Scan the records below for the line with "black nakoke 453, 106" and the line with "orange ropulebol 335, 310". Repeat those two lines and every line between them exactly, and nothing else.

Dataset excerpts:
■ ■ ■ ■ ■ ■ ■

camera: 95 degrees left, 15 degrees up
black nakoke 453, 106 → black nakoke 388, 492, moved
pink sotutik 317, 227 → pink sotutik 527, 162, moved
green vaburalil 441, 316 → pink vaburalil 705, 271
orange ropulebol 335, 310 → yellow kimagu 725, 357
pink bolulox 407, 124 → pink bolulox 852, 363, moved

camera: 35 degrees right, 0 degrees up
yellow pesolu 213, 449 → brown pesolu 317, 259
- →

■ ■ ■ ■ ■ ■ ■

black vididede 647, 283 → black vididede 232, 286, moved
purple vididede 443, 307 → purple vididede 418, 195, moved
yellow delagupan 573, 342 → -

■ ■ ■ ■ ■ ■ ■

Solution:
black nakoke 453, 106 → black nakoke 388, 492, moved
pink sotutik 317, 227 → pink sotutik 527, 162, moved
green vaburalil 441, 316 → pink vaburalil 705, 271
orange ropulebol 335, 310 → yellow kimagu 725, 357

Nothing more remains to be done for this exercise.